→ **Task requirements**:
Would you return each entry exactly as written, omitting any pictures?

··········

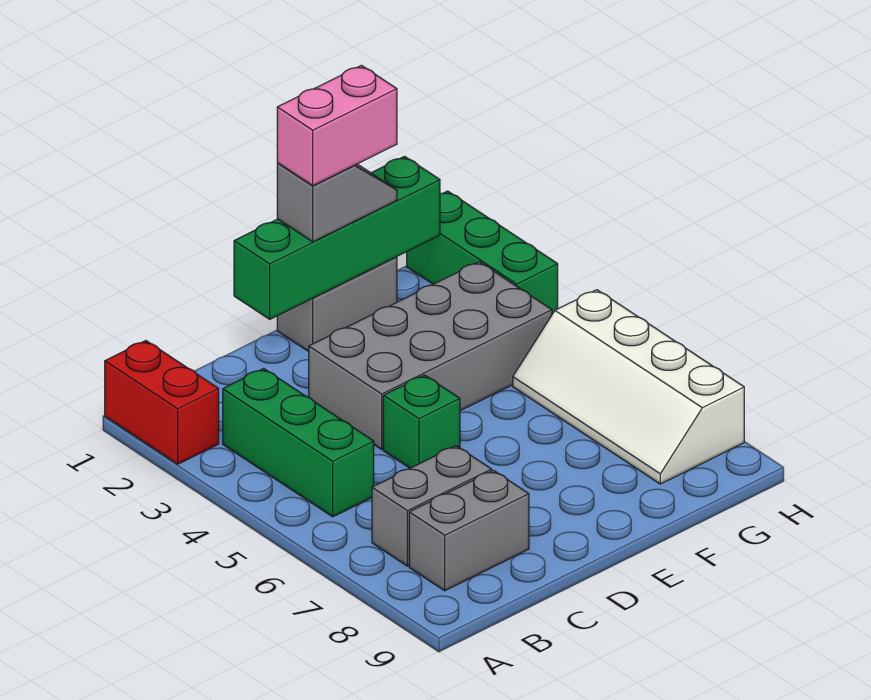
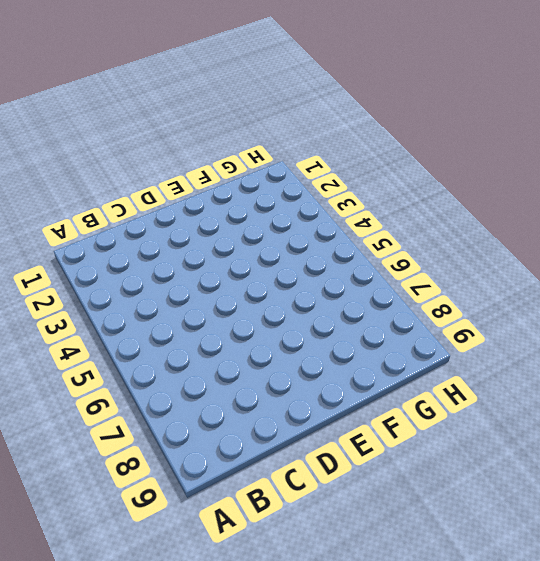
none -> red 1x2 brick [105,341,219,464]
none -> green 1x3 brick [223,368,374,517]
none -> grey 1x2 brick [372,446,492,566]

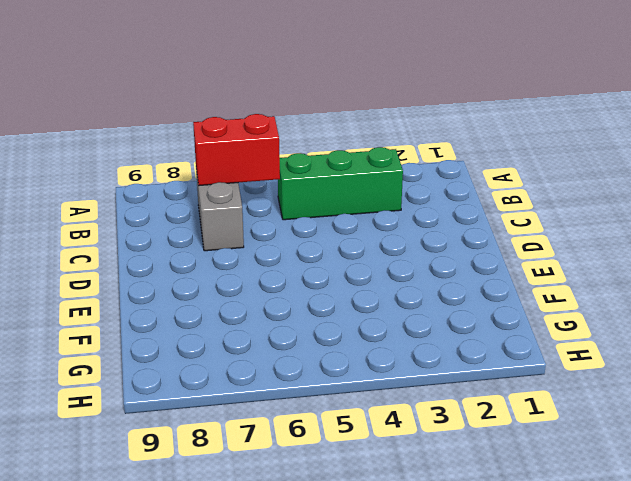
red 1x2 brick [193,114,280,185] -> red 1x2 brick moved to [105,341,219,464]
none -> grey 1x2 brick [409,470,529,591]
none -> grey 2x4 brick [309,262,552,449]
none -> green 1x1 brick [383,375,460,468]

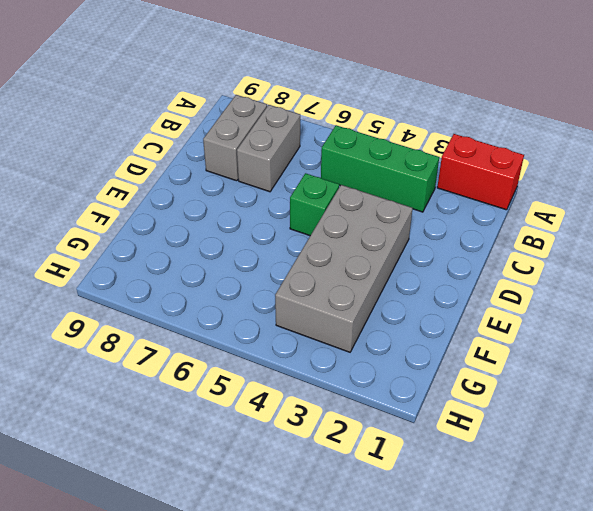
none -> grey 1x2 brick [277,257,397,352]
none -> white 2x4 slope [513,290,744,484]
none -> green 1x3 brick [407,191,558,314]

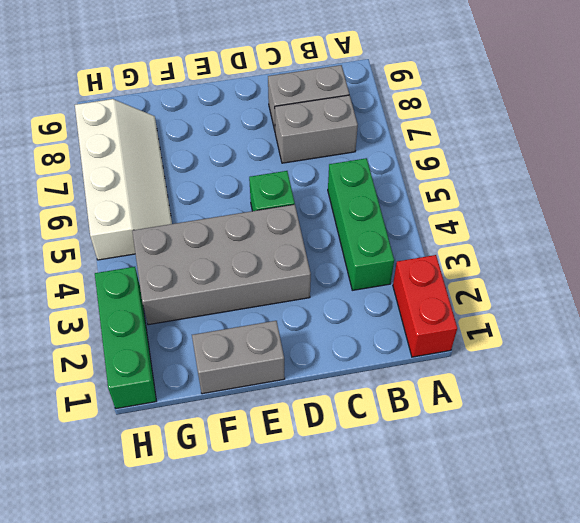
none -> green 1x4 brick [234,156,440,319]
none -> grey 1x2 slope [277,163,397,242]
none -> pink 1x2 brick [277,65,397,186]

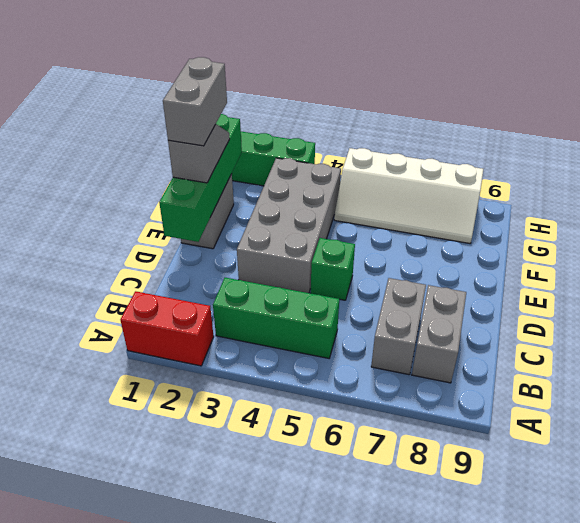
grey 1x2 brick [163,57,227,146] -> pink 1x2 brick [277,65,397,186]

··········

→ **Solution to this problem**:
none -> red 1x2 brick [105,341,219,464]
none -> green 1x3 brick [223,368,374,517]
none -> grey 1x2 brick [372,446,492,566]

red 1x2 brick [193,114,280,185] -> red 1x2 brick moved to [105,341,219,464]
none -> grey 1x2 brick [409,470,529,591]
none -> grey 2x4 brick [309,262,552,449]
none -> green 1x1 brick [383,375,460,468]

none -> grey 1x2 brick [277,257,397,352]
none -> white 2x4 slope [513,290,744,484]
none -> green 1x3 brick [407,191,558,314]

none -> green 1x4 brick [234,156,440,319]
none -> grey 1x2 slope [277,163,397,242]
none -> pink 1x2 brick [277,65,397,186]

grey 1x2 brick [163,57,227,146] -> pink 1x2 brick [277,65,397,186]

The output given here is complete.